▶ Records from a data collection:
--------------------------------

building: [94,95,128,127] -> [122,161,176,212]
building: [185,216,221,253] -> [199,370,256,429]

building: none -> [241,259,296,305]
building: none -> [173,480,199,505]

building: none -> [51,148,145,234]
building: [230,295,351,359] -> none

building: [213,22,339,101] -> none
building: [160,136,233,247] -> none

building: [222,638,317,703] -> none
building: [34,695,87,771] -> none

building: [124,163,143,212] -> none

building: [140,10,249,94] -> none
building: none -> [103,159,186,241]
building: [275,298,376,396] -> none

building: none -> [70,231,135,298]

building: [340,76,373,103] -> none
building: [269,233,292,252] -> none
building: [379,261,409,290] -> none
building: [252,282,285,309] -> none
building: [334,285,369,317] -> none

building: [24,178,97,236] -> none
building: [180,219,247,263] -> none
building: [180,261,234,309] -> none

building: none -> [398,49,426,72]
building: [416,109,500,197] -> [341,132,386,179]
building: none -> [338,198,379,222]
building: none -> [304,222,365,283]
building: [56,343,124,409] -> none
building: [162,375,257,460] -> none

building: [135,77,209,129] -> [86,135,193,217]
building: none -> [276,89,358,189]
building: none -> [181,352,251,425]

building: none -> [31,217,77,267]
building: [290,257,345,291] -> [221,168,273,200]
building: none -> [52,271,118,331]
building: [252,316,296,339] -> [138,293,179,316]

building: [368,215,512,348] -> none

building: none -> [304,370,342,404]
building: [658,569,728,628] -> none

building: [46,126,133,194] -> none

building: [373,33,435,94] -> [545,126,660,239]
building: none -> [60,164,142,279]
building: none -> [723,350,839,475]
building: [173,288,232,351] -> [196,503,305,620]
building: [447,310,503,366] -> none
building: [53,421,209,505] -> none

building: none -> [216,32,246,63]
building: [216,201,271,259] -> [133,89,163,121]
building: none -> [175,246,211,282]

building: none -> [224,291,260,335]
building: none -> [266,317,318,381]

--------------------------------

▶ ASSIGNMENT: Set down the entries again exactly as they are.

▶ SOLUTION FOR THIS TASK:
building: [94,95,128,127] -> [122,161,176,212]
building: [185,216,221,253] -> [199,370,256,429]

building: none -> [241,259,296,305]
building: none -> [173,480,199,505]

building: none -> [51,148,145,234]
building: [230,295,351,359] -> none

building: [213,22,339,101] -> none
building: [160,136,233,247] -> none

building: [222,638,317,703] -> none
building: [34,695,87,771] -> none

building: [124,163,143,212] -> none

building: [140,10,249,94] -> none
building: none -> [103,159,186,241]
building: [275,298,376,396] -> none

building: none -> [70,231,135,298]

building: [340,76,373,103] -> none
building: [269,233,292,252] -> none
building: [379,261,409,290] -> none
building: [252,282,285,309] -> none
building: [334,285,369,317] -> none

building: [24,178,97,236] -> none
building: [180,219,247,263] -> none
building: [180,261,234,309] -> none

building: none -> [398,49,426,72]
building: [416,109,500,197] -> [341,132,386,179]
building: none -> [338,198,379,222]
building: none -> [304,222,365,283]
building: [56,343,124,409] -> none
building: [162,375,257,460] -> none

building: [135,77,209,129] -> [86,135,193,217]
building: none -> [276,89,358,189]
building: none -> [181,352,251,425]

building: none -> [31,217,77,267]
building: [290,257,345,291] -> [221,168,273,200]
building: none -> [52,271,118,331]
building: [252,316,296,339] -> [138,293,179,316]

building: [368,215,512,348] -> none

building: none -> [304,370,342,404]
building: [658,569,728,628] -> none

building: [46,126,133,194] -> none

building: [373,33,435,94] -> [545,126,660,239]
building: none -> [60,164,142,279]
building: none -> [723,350,839,475]
building: [173,288,232,351] -> [196,503,305,620]
building: [447,310,503,366] -> none
building: [53,421,209,505] -> none

building: none -> [216,32,246,63]
building: [216,201,271,259] -> [133,89,163,121]
building: none -> [175,246,211,282]

building: none -> [224,291,260,335]
building: none -> [266,317,318,381]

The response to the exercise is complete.